→ Written request: Convert the lines below, from the line with "sweatshirt [626, 1084]" through the line with "Pablo [428, 225]", into a Markdown table with the columns Row and Line. Number each row, include both end lines, and leave out blank lines.

→ Provided records:
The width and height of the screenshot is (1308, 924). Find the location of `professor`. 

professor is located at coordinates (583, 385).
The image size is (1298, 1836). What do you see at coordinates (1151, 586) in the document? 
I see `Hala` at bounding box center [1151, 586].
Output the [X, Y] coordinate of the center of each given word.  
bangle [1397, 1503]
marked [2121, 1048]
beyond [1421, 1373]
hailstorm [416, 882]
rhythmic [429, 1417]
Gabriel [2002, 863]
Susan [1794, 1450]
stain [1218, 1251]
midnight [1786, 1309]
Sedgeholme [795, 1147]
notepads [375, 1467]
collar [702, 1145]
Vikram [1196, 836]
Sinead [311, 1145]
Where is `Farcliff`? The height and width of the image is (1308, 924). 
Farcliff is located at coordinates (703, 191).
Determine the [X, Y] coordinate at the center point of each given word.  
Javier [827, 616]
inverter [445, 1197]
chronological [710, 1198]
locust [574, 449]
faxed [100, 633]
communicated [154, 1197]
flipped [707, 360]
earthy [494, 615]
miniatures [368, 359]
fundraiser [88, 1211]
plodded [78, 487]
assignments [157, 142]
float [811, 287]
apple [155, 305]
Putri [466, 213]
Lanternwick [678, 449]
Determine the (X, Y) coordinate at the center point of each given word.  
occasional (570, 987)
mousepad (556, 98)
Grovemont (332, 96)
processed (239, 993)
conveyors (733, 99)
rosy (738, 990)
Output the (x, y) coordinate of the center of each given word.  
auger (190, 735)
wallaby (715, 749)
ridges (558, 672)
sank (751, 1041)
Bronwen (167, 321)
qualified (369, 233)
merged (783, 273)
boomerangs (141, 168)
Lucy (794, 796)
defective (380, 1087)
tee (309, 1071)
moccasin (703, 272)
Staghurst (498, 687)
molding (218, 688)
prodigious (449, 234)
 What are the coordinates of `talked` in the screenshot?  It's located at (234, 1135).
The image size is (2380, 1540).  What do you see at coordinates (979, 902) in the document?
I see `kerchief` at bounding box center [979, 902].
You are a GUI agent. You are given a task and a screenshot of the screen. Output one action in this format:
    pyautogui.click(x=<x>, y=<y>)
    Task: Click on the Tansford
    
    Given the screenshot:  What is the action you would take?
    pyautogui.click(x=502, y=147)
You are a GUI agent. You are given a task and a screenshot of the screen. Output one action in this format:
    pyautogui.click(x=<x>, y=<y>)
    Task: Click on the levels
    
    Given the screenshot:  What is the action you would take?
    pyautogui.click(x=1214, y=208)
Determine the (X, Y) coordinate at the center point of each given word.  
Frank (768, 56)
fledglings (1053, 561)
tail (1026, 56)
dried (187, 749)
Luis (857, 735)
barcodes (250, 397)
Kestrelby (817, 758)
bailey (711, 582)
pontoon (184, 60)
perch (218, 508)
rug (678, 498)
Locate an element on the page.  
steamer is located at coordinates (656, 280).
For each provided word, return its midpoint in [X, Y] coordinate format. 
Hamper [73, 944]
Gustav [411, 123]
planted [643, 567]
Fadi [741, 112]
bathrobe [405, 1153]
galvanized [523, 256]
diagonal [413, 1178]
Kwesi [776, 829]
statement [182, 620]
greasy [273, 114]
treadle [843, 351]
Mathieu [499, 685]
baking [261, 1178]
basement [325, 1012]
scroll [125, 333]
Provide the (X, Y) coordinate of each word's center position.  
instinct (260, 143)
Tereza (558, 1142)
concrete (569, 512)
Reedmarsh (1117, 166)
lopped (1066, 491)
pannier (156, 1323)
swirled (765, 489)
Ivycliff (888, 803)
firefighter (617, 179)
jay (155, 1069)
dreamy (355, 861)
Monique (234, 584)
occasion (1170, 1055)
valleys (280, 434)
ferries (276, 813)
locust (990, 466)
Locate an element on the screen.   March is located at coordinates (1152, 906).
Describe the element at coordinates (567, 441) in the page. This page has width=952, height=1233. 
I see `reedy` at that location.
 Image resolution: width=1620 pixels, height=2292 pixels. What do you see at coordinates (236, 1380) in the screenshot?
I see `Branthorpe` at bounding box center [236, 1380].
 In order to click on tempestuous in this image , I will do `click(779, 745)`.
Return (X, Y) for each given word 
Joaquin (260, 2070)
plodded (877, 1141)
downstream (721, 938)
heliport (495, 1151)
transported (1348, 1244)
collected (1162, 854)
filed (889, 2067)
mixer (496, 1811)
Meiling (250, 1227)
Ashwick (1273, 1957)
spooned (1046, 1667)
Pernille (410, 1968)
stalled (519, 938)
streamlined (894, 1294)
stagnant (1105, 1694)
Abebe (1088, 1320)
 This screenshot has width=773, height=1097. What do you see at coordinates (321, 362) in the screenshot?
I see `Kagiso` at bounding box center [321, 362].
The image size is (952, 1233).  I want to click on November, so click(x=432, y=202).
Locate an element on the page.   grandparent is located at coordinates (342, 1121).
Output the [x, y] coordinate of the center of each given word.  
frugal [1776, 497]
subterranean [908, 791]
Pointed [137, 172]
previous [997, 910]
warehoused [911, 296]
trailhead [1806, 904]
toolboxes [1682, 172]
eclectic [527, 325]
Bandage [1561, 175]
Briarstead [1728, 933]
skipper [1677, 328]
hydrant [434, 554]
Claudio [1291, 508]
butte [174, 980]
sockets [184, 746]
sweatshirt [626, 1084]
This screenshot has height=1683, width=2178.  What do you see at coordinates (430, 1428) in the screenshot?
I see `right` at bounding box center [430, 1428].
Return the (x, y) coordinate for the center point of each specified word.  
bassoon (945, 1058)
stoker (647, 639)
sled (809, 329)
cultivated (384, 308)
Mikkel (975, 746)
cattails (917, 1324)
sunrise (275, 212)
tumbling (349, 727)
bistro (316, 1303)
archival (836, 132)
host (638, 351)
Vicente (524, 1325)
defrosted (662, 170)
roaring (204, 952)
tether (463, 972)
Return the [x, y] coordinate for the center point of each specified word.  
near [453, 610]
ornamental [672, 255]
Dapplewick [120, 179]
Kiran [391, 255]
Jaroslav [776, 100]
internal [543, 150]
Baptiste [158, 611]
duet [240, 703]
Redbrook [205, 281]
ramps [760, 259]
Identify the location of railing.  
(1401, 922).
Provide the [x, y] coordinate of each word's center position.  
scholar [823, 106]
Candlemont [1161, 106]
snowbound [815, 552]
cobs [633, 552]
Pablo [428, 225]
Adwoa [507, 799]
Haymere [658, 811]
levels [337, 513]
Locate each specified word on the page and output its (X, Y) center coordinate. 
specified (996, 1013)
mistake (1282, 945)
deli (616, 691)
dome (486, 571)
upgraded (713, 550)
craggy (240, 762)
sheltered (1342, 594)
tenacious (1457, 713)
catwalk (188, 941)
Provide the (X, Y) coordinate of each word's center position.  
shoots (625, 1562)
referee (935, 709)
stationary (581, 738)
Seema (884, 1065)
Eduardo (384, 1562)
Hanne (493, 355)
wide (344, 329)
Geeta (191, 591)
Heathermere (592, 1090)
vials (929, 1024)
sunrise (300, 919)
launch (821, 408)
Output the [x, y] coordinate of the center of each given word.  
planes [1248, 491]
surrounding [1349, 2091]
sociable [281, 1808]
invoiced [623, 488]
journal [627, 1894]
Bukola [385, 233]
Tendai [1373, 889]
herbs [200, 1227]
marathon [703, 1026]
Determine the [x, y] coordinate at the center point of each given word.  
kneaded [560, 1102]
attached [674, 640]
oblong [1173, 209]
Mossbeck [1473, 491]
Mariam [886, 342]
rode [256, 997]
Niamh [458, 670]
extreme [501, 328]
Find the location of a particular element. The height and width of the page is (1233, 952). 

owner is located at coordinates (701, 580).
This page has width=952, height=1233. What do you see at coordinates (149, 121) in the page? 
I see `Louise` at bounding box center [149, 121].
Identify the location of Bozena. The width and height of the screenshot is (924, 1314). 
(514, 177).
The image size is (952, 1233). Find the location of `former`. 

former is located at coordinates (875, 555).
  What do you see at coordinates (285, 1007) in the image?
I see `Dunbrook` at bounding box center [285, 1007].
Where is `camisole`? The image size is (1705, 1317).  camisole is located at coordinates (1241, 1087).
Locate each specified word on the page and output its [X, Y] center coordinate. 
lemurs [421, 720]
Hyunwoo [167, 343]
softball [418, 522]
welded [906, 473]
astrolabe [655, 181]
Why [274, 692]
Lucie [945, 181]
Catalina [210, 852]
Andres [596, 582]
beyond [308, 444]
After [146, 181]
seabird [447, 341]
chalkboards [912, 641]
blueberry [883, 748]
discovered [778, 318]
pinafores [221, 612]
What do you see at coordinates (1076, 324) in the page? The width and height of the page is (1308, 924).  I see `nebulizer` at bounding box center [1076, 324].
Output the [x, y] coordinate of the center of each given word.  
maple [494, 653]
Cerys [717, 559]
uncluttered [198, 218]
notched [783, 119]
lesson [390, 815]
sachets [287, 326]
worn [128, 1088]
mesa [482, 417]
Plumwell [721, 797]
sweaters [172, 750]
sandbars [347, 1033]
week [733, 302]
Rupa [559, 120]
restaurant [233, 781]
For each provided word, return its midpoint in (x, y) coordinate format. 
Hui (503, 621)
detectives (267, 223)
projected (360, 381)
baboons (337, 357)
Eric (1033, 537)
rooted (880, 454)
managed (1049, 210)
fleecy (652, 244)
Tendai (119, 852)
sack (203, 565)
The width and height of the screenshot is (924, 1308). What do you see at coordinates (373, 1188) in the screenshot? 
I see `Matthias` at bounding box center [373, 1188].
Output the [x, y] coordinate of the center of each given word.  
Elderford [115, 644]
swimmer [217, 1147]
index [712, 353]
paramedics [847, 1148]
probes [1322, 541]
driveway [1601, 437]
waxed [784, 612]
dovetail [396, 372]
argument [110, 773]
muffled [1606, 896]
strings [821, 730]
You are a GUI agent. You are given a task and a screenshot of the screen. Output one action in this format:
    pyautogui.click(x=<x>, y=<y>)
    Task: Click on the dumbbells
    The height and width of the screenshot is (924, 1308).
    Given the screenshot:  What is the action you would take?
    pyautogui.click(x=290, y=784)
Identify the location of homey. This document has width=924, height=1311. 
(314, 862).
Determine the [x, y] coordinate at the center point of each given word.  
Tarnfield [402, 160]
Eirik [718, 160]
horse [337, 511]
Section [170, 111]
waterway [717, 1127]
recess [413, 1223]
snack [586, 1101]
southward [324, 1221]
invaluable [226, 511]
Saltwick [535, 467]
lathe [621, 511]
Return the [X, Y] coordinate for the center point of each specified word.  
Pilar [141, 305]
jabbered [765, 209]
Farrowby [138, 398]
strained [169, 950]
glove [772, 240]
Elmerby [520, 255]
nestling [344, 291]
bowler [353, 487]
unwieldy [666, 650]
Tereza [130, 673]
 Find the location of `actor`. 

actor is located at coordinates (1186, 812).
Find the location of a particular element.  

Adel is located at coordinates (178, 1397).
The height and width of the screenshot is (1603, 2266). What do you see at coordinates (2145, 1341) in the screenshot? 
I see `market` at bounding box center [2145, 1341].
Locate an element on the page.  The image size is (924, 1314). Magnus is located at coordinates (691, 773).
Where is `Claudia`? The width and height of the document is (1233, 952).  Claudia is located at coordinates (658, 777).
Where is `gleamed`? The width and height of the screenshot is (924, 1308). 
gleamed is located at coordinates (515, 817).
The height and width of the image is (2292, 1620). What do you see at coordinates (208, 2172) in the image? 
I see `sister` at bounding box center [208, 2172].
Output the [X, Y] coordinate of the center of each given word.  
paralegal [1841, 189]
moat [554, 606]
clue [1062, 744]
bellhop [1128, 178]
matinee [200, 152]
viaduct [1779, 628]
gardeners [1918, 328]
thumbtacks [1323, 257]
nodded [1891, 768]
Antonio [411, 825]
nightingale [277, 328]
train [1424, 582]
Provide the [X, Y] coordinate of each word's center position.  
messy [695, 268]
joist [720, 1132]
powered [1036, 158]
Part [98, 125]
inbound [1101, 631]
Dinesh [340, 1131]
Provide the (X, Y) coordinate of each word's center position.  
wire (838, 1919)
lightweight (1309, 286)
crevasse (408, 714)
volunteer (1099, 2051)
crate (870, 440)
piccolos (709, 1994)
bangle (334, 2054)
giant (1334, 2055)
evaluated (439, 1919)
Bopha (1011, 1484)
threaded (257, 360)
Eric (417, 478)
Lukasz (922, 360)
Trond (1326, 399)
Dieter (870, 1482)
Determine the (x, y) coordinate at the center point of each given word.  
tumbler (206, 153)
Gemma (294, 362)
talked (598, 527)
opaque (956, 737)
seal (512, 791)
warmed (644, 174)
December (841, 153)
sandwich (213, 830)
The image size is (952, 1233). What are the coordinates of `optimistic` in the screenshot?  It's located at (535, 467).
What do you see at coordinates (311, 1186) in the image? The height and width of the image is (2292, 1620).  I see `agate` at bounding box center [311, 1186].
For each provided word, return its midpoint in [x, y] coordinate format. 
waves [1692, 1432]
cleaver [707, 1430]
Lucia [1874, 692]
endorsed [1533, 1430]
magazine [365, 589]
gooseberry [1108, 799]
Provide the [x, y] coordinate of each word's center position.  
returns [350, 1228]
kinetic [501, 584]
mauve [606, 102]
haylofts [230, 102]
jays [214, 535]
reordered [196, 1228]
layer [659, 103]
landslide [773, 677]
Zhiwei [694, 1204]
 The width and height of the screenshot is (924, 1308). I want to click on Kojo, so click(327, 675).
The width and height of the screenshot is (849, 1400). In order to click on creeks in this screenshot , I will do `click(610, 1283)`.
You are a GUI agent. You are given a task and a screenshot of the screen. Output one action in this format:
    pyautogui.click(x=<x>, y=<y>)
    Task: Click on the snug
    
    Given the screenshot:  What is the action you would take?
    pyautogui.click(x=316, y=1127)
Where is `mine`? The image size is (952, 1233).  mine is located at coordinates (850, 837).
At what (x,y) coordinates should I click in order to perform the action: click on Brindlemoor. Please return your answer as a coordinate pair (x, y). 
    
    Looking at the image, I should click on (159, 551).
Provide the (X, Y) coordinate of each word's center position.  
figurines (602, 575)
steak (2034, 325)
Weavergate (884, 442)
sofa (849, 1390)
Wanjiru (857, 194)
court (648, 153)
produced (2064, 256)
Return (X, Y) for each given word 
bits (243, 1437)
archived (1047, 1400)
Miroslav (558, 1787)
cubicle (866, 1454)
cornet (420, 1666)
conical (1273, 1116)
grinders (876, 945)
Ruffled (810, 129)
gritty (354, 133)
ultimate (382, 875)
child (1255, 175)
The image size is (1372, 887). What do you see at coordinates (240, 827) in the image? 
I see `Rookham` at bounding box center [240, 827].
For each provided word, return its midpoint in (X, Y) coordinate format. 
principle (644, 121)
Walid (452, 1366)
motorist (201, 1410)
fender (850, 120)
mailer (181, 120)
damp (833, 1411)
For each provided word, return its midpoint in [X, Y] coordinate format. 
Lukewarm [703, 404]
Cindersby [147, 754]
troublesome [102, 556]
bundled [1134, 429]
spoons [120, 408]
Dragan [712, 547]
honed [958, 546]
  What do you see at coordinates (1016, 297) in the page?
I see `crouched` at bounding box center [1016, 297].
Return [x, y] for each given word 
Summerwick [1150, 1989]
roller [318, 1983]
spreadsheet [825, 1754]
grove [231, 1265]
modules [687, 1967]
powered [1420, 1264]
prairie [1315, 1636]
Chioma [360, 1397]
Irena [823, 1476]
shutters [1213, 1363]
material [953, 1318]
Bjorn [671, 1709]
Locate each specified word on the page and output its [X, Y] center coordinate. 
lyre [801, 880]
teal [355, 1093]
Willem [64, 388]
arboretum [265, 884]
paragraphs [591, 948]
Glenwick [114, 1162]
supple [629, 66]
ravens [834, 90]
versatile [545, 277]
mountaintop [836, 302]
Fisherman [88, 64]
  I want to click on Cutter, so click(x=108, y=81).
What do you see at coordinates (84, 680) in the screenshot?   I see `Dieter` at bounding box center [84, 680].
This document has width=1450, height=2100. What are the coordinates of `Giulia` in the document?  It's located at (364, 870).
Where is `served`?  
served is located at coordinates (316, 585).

→ Written answer:
| Row | Line |
|---|---|
| 1 | sweatshirt [626, 1084] |
| 2 | This screenshot has height=1683, width=2178.  What do you see at coordinates (430, 1428) in the screenshot? |
| 3 | I see `right` at bounding box center [430, 1428]. |
| 4 | Return the (x, y) coordinate for the center point of each specified word.   |
| 5 | bassoon (945, 1058) |
| 6 | stoker (647, 639) |
| 7 | sled (809, 329) |
| 8 | cultivated (384, 308) |
| 9 | Mikkel (975, 746) |
| 10 | cattails (917, 1324) |
| 11 | sunrise (275, 212) |
| 12 | tumbling (349, 727) |
| 13 | bistro (316, 1303) |
| 14 | archival (836, 132) |
| 15 | host (638, 351) |
| 16 | Vicente (524, 1325) |
| 17 | defrosted (662, 170) |
| 18 | roaring (204, 952) |
| 19 | tether (463, 972) |
| 20 | Return the [x, y] coordinate for the center point of each specified word.   |
| 21 | near [453, 610] |
| 22 | ornamental [672, 255] |
| 23 | Dapplewick [120, 179] |
| 24 | Kiran [391, 255] |
| 25 | Jaroslav [776, 100] |
| 26 | internal [543, 150] |
| 27 | Baptiste [158, 611] |
| 28 | duet [240, 703] |
| 29 | Redbrook [205, 281] |
| 30 | ramps [760, 259] |
| 31 | Identify the location of railing.   |
| 32 | (1401, 922). |
| 33 | Provide the [x, y] coordinate of each word's center position.   |
| 34 | scholar [823, 106] |
| 35 | Candlemont [1161, 106] |
| 36 | snowbound [815, 552] |
| 37 | cobs [633, 552] |
| 38 | Pablo [428, 225] |